**Exercise prompt**
Pictures are not part of the copy. Write out exactly the lines from the line with "of scissors (283,549,80,60)" through the end of the entries below.

------------------------------------

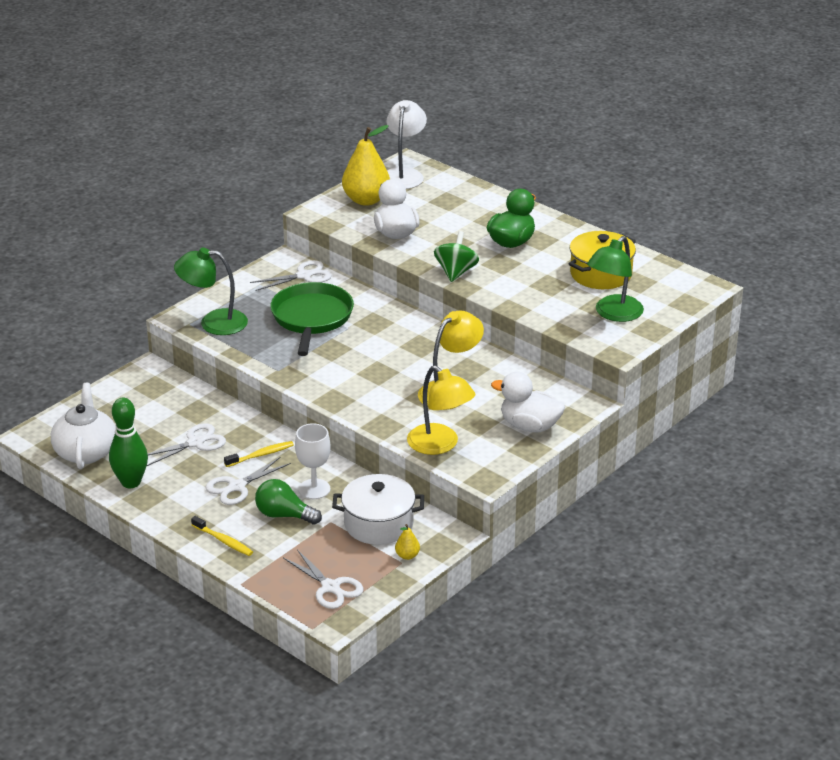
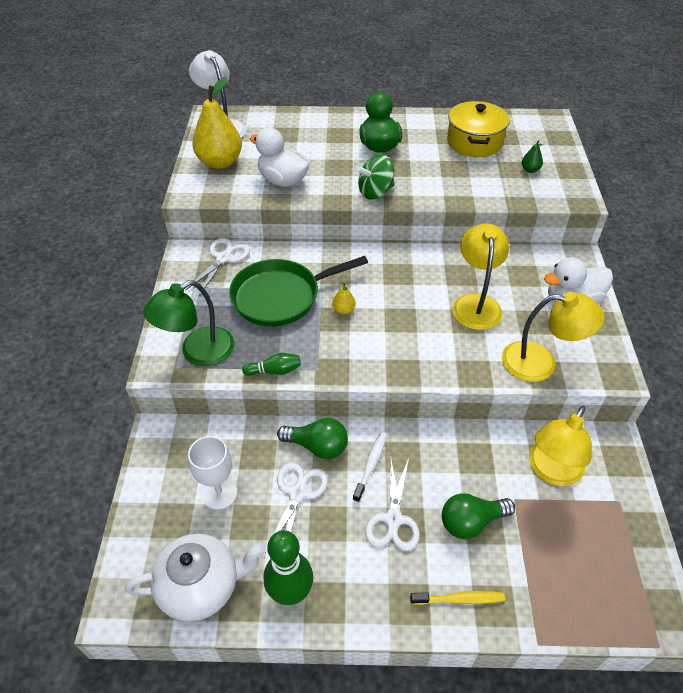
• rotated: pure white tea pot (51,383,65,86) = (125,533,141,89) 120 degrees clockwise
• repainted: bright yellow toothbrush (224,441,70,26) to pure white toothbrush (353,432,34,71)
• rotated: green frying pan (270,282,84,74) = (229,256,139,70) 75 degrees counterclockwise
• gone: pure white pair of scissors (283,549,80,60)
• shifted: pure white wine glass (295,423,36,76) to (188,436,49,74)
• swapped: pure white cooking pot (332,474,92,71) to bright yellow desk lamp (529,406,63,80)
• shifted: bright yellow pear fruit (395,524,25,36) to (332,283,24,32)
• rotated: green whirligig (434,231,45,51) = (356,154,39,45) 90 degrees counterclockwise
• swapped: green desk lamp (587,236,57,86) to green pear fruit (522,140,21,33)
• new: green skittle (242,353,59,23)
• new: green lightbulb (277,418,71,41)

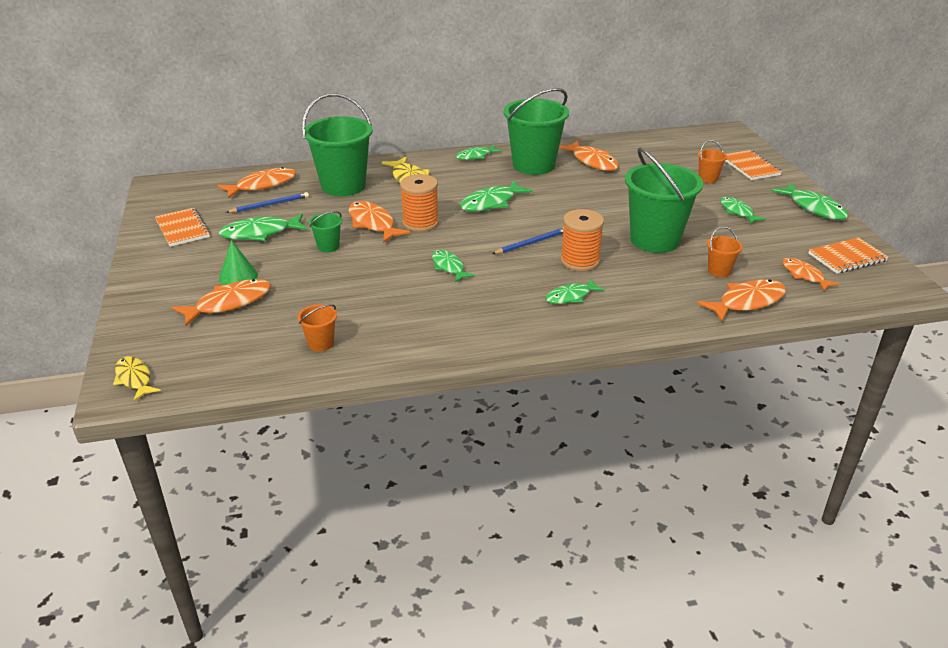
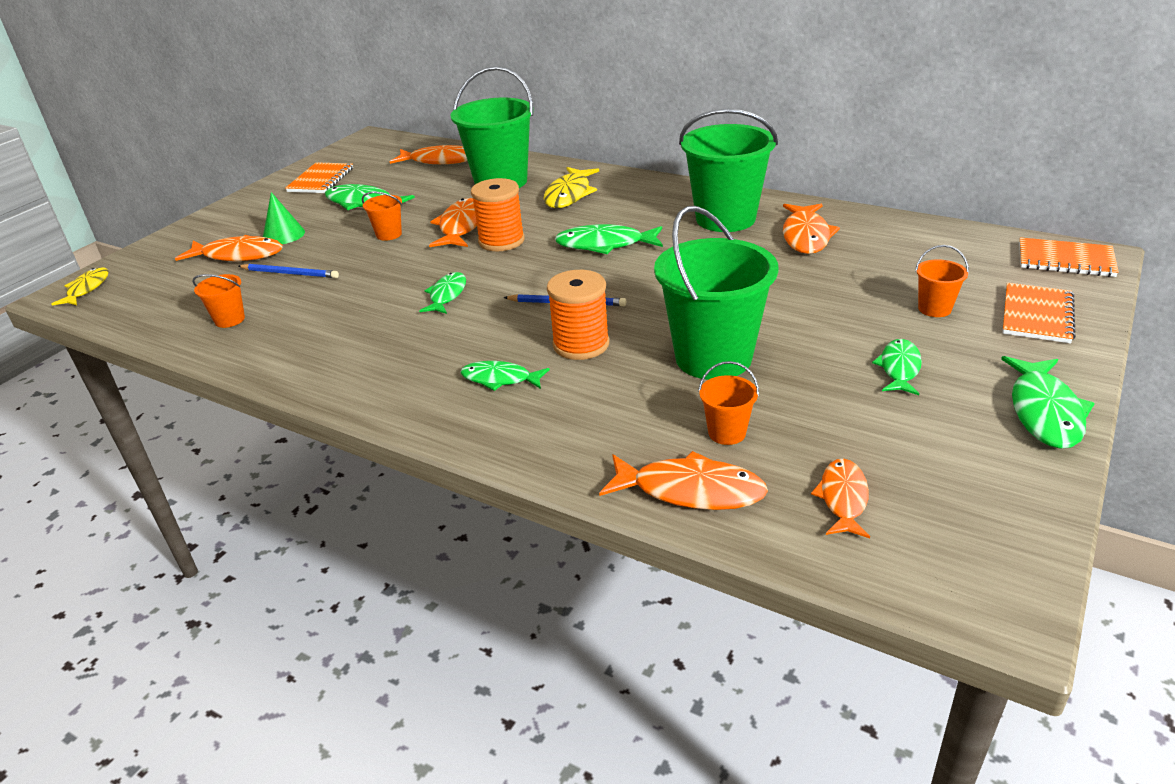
• shifted: royal blue wooden pencil (227,192,82,21) to (238,264,101,14)
• repainted: green bucket (309,211,33,41) to bright orange bucket (362,191,40,50)
• gone: green fish figure (456,145,46,15)
• shifted: bright orange exercise book (808,237,81,37) to (1019,237,100,40)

------------------------------------

**Task result**
• gone: pure white pair of scissors (283,549,80,60)
• shifted: pure white wine glass (295,423,36,76) to (188,436,49,74)
• swapped: pure white cooking pot (332,474,92,71) to bright yellow desk lamp (529,406,63,80)
• shifted: bright yellow pear fruit (395,524,25,36) to (332,283,24,32)
• rotated: green whirligig (434,231,45,51) = (356,154,39,45) 90 degrees counterclockwise
• swapped: green desk lamp (587,236,57,86) to green pear fruit (522,140,21,33)
• new: green skittle (242,353,59,23)
• new: green lightbulb (277,418,71,41)

• shifted: royal blue wooden pencil (227,192,82,21) to (238,264,101,14)
• repainted: green bucket (309,211,33,41) to bright orange bucket (362,191,40,50)
• gone: green fish figure (456,145,46,15)
• shifted: bright orange exercise book (808,237,81,37) to (1019,237,100,40)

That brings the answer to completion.